# Information provided:
• • •

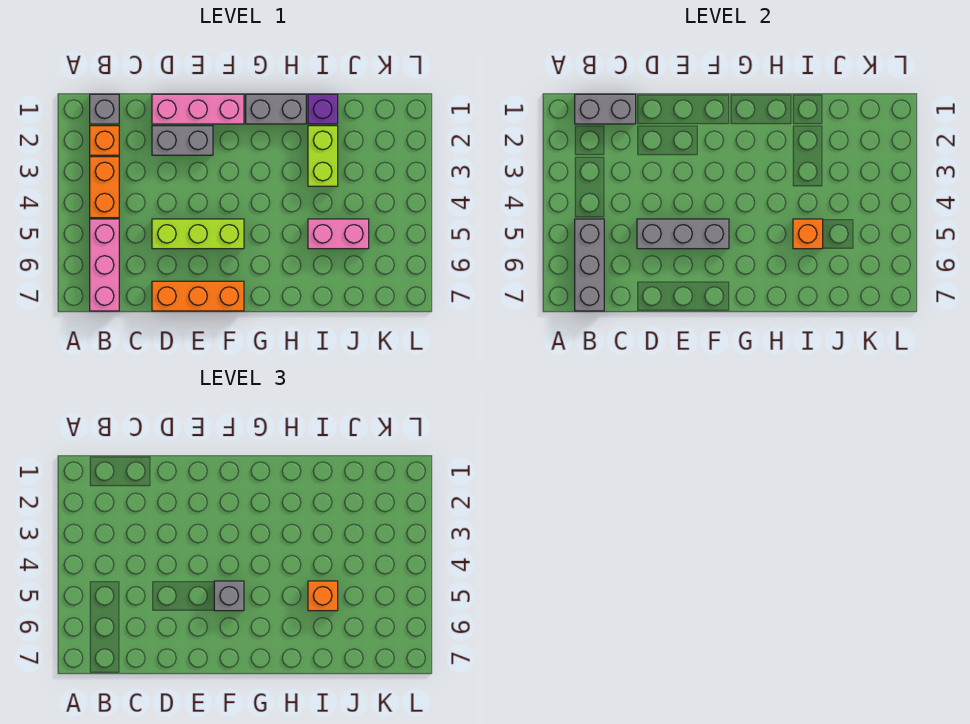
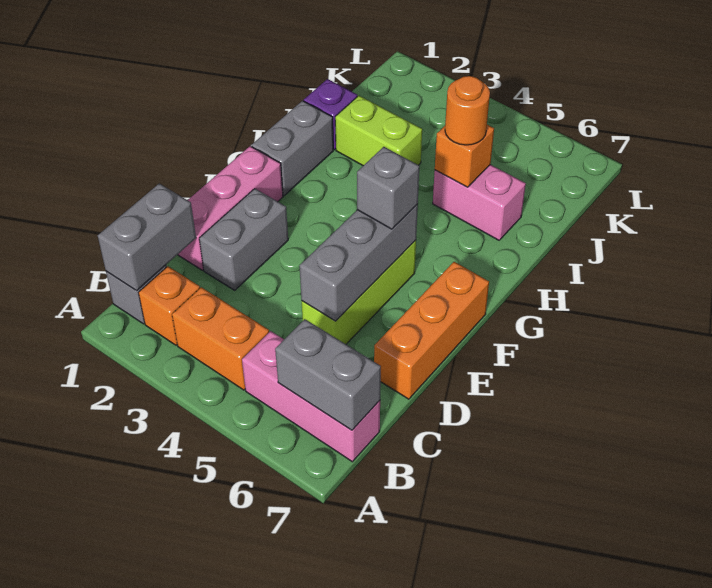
grey brick B5:B7 level 2 -> grey brick B6:B7 level 2
pink brick I5:J5 level 1 -> pink brick I5:I6 level 1
orange brick I5 level 3 -> orange round brick I5 level 3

• • •

# Work order:
Everything in the listing above, apart from its pictures, must be repeated exactly.

# Answer to the problem:
grey brick B5:B7 level 2 -> grey brick B6:B7 level 2
pink brick I5:J5 level 1 -> pink brick I5:I6 level 1
orange brick I5 level 3 -> orange round brick I5 level 3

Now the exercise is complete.